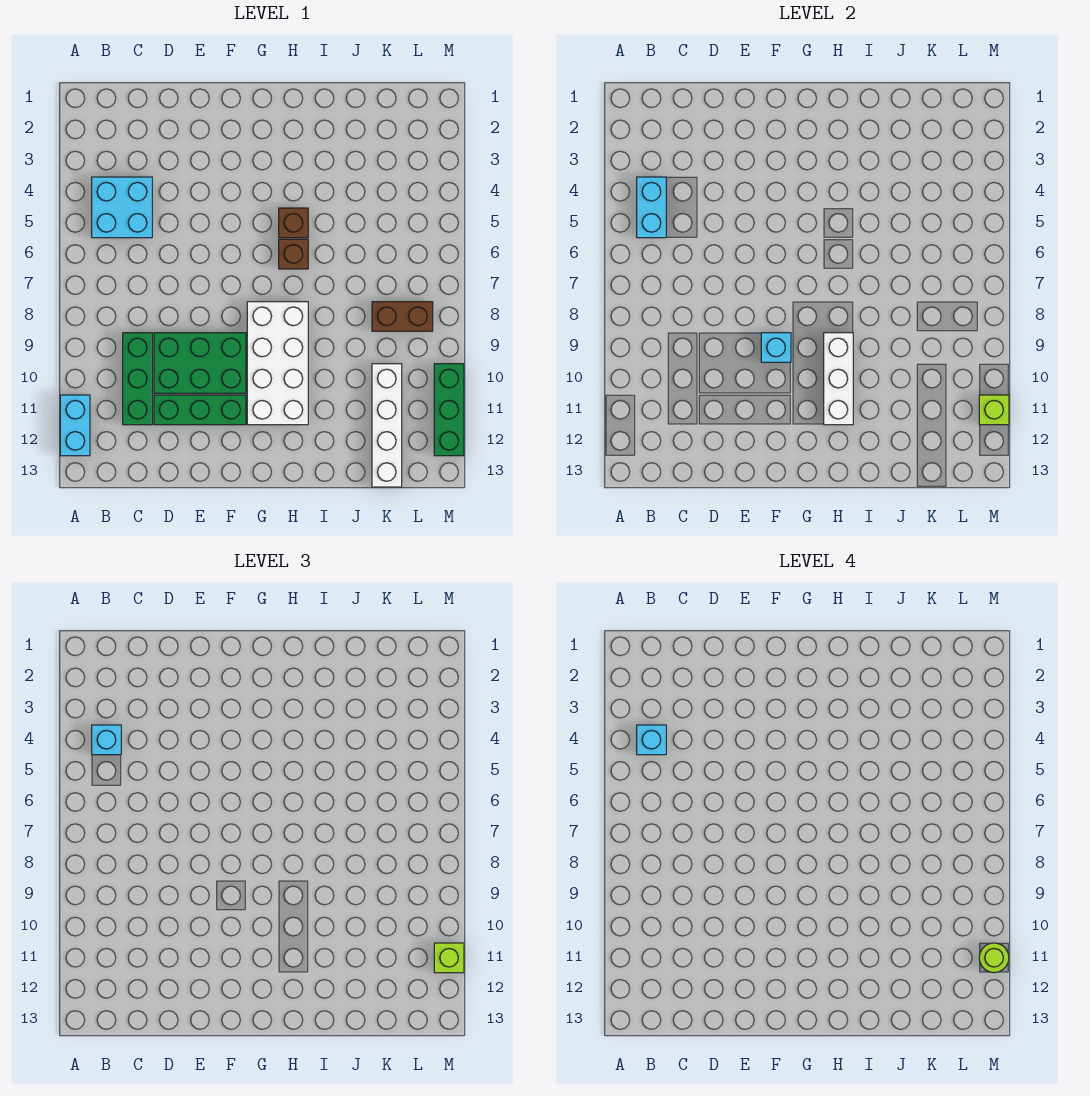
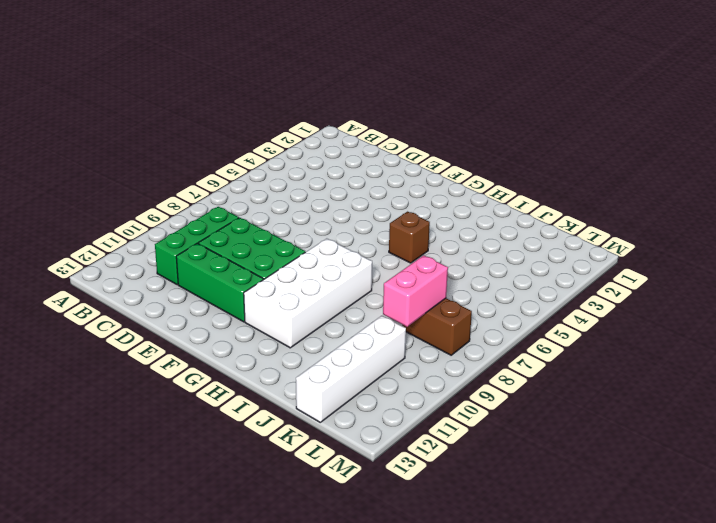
pink brick K8:K9 level 2 -> none
none -> cyan brick A11:A12 level 1
none -> cyan brick B4:C5 level 1
none -> brown brick H6 level 1

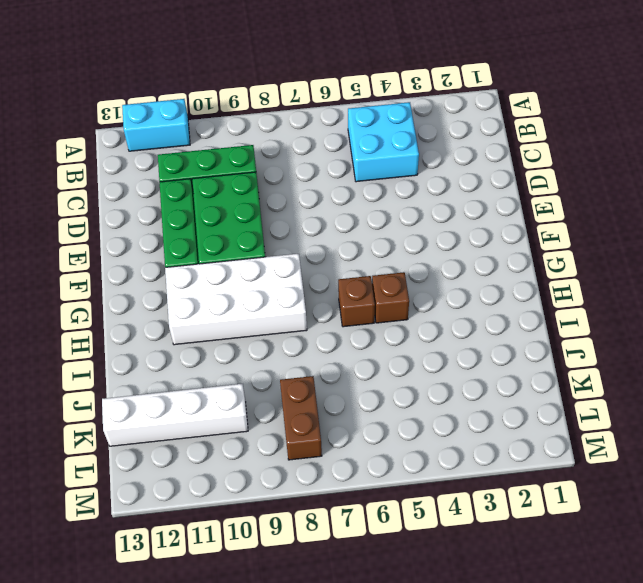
none -> green brick M10:M12 level 1
none -> cyan brick B4:B5 level 2
none -> cyan brick F9 level 2

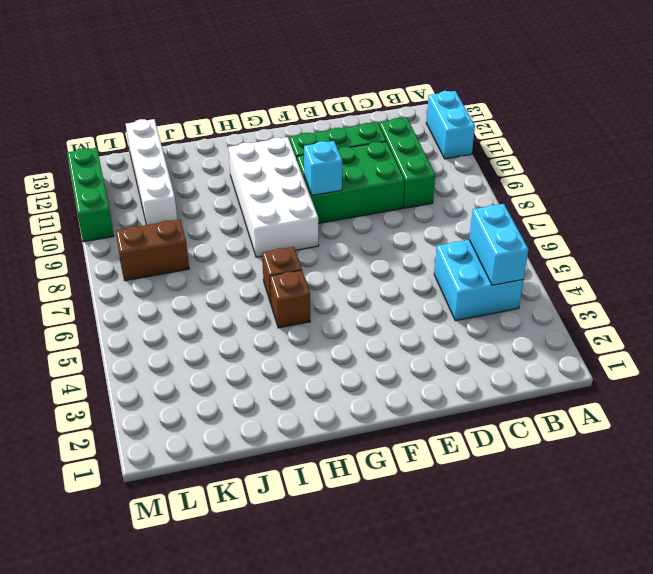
none -> white brick H9:H11 level 2
none -> lime brick M11 level 2
none -> cyan brick B4 level 3

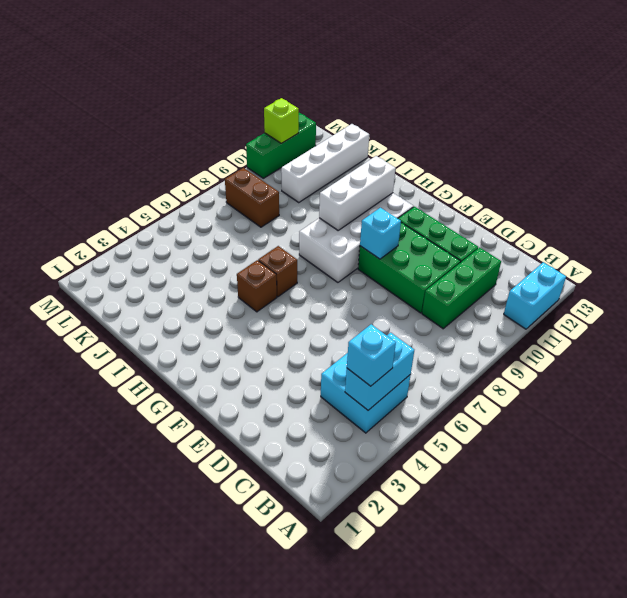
none -> lime brick M11 level 3
none -> cyan brick B4 level 4
none -> lime round brick M11 level 4

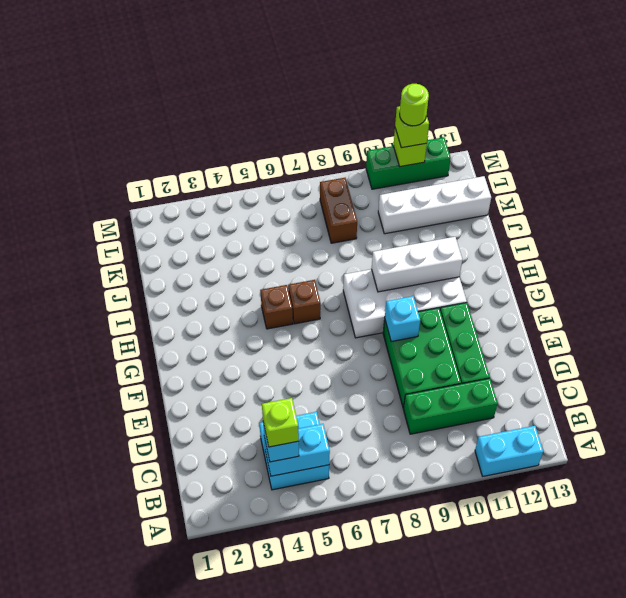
lime brick B4 level 4 -> cyan brick B4 level 4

--- --- ---

EXERCISE REQUIREMENTS:
With pictures omitted, restate exactly every line from the one containing "none -> cyan brick B4:B5 level 2" through the last line of the material, inclusive.

TASK ANSWER:
none -> cyan brick B4:B5 level 2
none -> cyan brick F9 level 2

none -> white brick H9:H11 level 2
none -> lime brick M11 level 2
none -> cyan brick B4 level 3

none -> lime brick M11 level 3
none -> cyan brick B4 level 4
none -> lime round brick M11 level 4

lime brick B4 level 4 -> cyan brick B4 level 4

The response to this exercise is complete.